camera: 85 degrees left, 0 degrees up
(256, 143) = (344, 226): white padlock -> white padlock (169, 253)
:::::
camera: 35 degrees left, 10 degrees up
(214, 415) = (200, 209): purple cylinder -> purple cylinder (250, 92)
:::::
Look through the entries and return every line where "degrees" appears.

**Problem solution**.
camera: 85 degrees left, 0 degrees up
camera: 35 degrees left, 10 degrees up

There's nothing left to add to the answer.